Word and element location data:
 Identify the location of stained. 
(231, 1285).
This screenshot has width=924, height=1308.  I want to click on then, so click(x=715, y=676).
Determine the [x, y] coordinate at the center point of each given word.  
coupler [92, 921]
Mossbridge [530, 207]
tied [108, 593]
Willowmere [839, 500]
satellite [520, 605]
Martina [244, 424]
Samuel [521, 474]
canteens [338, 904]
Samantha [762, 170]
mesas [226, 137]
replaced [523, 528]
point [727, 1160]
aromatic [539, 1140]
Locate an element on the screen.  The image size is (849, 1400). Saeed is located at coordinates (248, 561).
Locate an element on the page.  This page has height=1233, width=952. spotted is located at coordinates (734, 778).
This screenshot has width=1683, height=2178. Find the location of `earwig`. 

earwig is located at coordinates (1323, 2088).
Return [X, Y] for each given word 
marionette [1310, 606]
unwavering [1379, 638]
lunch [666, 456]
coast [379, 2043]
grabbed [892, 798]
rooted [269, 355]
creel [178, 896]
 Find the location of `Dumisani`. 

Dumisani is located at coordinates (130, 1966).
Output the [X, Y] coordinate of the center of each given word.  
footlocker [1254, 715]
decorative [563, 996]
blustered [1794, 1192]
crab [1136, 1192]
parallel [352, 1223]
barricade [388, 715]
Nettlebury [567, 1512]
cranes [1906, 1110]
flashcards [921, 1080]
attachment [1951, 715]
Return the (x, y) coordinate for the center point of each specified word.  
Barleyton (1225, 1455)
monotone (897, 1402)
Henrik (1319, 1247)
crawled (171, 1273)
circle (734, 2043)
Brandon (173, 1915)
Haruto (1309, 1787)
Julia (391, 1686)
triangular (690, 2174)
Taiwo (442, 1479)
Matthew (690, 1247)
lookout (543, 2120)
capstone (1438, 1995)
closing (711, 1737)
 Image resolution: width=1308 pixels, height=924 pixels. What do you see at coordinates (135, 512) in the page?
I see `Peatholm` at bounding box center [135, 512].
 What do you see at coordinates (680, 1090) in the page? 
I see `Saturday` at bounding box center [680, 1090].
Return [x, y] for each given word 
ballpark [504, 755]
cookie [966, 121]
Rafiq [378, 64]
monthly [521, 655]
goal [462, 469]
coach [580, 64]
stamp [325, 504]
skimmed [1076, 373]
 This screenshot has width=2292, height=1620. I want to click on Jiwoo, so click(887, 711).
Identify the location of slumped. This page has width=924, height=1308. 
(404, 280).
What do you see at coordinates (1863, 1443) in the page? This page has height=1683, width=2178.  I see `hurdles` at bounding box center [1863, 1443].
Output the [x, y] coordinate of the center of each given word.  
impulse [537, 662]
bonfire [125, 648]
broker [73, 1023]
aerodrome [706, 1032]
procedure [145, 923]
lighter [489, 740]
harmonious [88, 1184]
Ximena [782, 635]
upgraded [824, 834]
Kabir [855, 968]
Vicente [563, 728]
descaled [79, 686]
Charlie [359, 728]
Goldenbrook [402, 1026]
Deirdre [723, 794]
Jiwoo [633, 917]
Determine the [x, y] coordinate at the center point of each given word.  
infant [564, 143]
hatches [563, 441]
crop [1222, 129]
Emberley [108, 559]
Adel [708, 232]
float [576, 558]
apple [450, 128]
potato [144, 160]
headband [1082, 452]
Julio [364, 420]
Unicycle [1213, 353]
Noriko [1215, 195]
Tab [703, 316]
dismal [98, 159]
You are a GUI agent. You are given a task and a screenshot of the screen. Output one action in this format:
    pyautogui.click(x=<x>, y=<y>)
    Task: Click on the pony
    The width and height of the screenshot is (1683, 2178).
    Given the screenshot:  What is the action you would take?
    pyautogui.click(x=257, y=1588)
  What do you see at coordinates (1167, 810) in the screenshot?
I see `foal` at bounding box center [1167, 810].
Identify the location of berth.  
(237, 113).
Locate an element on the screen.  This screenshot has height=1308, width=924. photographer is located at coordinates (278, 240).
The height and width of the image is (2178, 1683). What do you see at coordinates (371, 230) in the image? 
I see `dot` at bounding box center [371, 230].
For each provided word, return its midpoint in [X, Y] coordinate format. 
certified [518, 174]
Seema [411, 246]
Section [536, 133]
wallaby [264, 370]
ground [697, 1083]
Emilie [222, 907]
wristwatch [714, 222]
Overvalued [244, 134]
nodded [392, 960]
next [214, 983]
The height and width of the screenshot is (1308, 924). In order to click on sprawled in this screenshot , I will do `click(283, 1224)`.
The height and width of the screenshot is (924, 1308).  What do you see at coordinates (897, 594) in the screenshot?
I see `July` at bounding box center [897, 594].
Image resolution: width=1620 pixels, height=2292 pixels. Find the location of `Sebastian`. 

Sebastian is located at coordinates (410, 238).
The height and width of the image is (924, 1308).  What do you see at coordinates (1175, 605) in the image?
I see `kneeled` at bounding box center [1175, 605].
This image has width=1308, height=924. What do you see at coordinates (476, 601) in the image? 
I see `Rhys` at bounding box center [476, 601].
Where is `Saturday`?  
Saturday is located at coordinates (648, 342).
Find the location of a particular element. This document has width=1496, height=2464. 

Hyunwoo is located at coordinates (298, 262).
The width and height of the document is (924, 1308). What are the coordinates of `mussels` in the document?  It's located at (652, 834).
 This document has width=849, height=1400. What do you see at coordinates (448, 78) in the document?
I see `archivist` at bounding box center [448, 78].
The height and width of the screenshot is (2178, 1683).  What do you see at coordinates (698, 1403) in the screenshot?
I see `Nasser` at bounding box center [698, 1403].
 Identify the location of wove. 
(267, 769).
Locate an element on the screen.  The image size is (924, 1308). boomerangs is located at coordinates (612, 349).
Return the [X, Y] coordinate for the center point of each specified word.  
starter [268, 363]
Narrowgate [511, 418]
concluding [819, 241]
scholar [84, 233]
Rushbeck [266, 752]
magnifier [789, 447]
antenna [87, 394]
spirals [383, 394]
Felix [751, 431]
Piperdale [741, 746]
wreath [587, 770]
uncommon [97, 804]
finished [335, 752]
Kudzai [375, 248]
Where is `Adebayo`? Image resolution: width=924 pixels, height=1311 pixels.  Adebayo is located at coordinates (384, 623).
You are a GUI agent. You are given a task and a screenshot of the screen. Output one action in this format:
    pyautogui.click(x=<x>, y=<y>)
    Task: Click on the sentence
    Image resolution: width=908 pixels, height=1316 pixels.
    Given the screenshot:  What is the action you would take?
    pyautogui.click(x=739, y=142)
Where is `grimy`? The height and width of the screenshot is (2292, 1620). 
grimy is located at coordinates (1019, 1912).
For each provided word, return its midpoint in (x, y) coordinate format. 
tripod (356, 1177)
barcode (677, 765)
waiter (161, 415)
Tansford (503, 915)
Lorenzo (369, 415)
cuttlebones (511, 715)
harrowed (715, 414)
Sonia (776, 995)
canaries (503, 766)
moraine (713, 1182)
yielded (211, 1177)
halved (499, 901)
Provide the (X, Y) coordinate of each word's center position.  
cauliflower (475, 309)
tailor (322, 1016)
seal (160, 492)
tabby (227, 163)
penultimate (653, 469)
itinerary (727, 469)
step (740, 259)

• DO THIS:
Copy out the entries from the line with "Emberley [108, 559]" to the line with "center [371, 230].", both of those lines included, exactly as they appear.

• EXERCISE SOLUTION:
Emberley [108, 559]
Adel [708, 232]
float [576, 558]
apple [450, 128]
potato [144, 160]
headband [1082, 452]
Julio [364, 420]
Unicycle [1213, 353]
Noriko [1215, 195]
Tab [703, 316]
dismal [98, 159]
You are a GUI agent. You are given a task and a screenshot of the screen. Output one action in this format:
    pyautogui.click(x=<x>, y=<y>)
    Task: Click on the pony
    The width and height of the screenshot is (1683, 2178).
    Given the screenshot:  What is the action you would take?
    pyautogui.click(x=257, y=1588)
  What do you see at coordinates (1167, 810) in the screenshot?
I see `foal` at bounding box center [1167, 810].
Identify the location of berth.  
(237, 113).
Locate an element on the screen.  This screenshot has height=1308, width=924. photographer is located at coordinates (278, 240).
The height and width of the image is (2178, 1683). What do you see at coordinates (371, 230) in the image? 
I see `dot` at bounding box center [371, 230].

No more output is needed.